::: The input
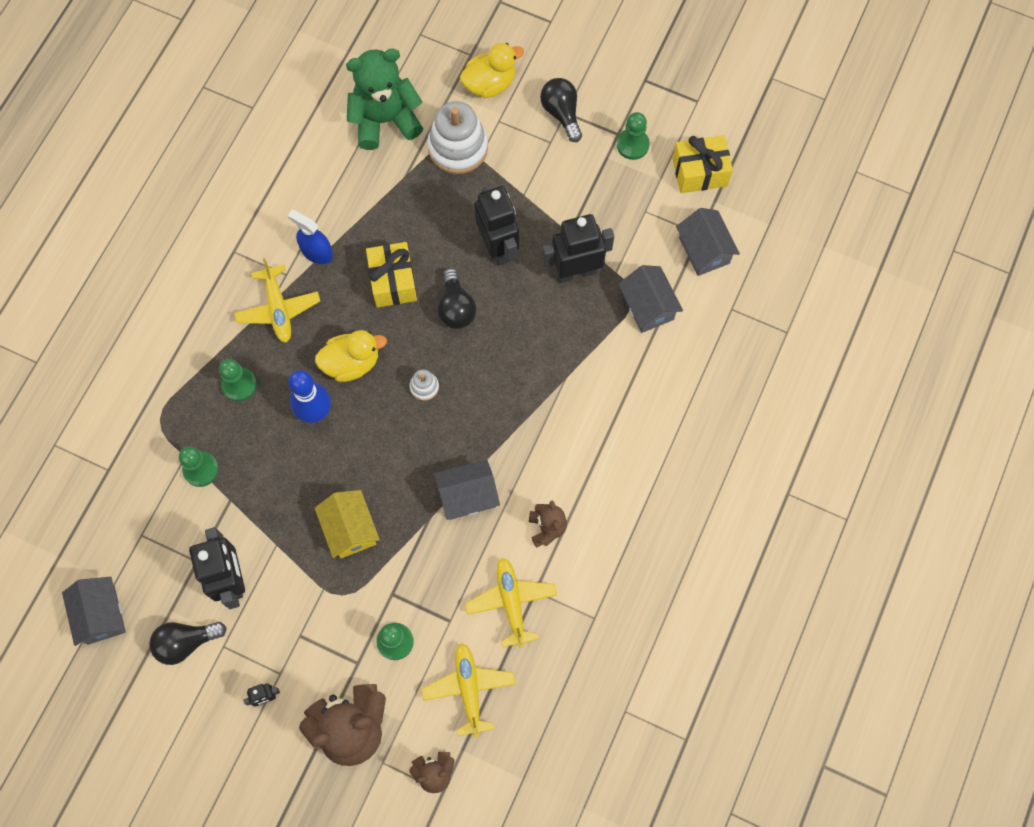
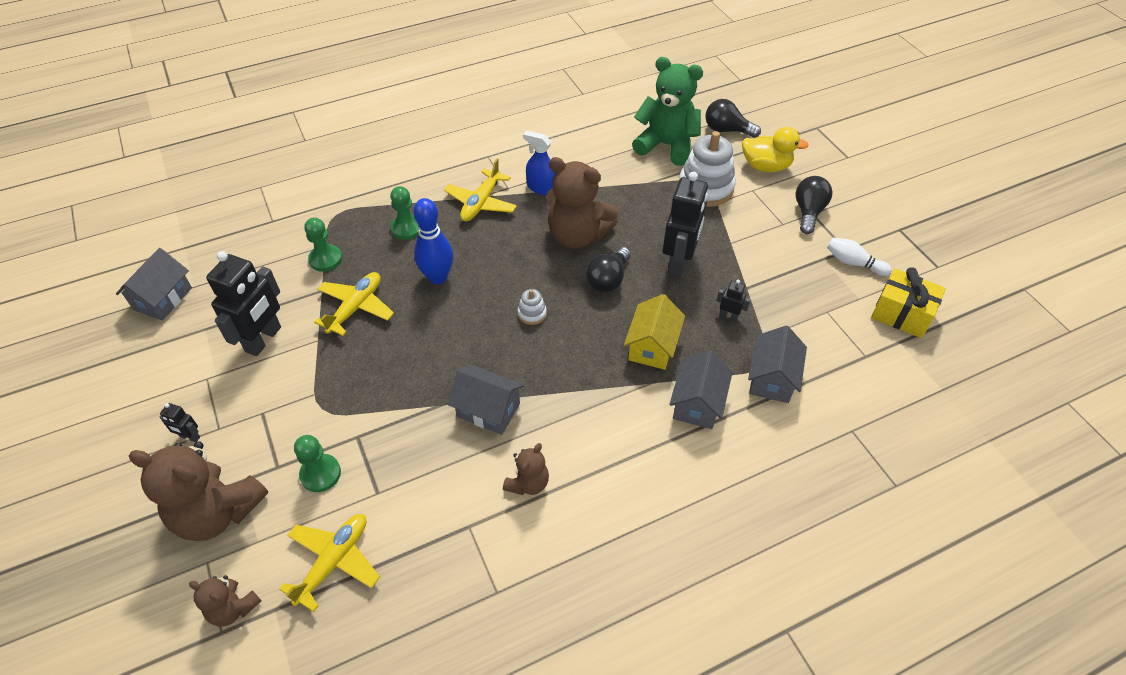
camera: 40 degrees right, 20 degrees down
(186, 642) = (188, 356): black light bulb -> black light bulb (726, 130)
(316, 252) = (542, 188): blue spray bottle -> blue spray bottle turned 45 degrees counterclockwise
(350, 529) = (377, 368): yellow house -> yellow house (652, 346)
(351, 363) = (495, 264): yellow duck -> none
(393, 281) = (577, 235): yellow gift -> brown teddy bear
(511, 602) = (440, 519): yellow plane -> yellow plane (356, 308)
(576, 271) = (729, 316): black robot -> black robot, size x0.44
(632, 145) = (853, 263): green pawn -> white bowling pin
(704, 250) = (860, 370): grey house -> grey house (697, 403)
::::::
*Required action:* All of the lines above should be printed exactly, minus the pictures.

*Response area:*
camera: 40 degrees right, 20 degrees down
(186, 642) = (188, 356): black light bulb -> black light bulb (726, 130)
(316, 252) = (542, 188): blue spray bottle -> blue spray bottle turned 45 degrees counterclockwise
(350, 529) = (377, 368): yellow house -> yellow house (652, 346)
(351, 363) = (495, 264): yellow duck -> none
(393, 281) = (577, 235): yellow gift -> brown teddy bear
(511, 602) = (440, 519): yellow plane -> yellow plane (356, 308)
(576, 271) = (729, 316): black robot -> black robot, size x0.44
(632, 145) = (853, 263): green pawn -> white bowling pin
(704, 250) = (860, 370): grey house -> grey house (697, 403)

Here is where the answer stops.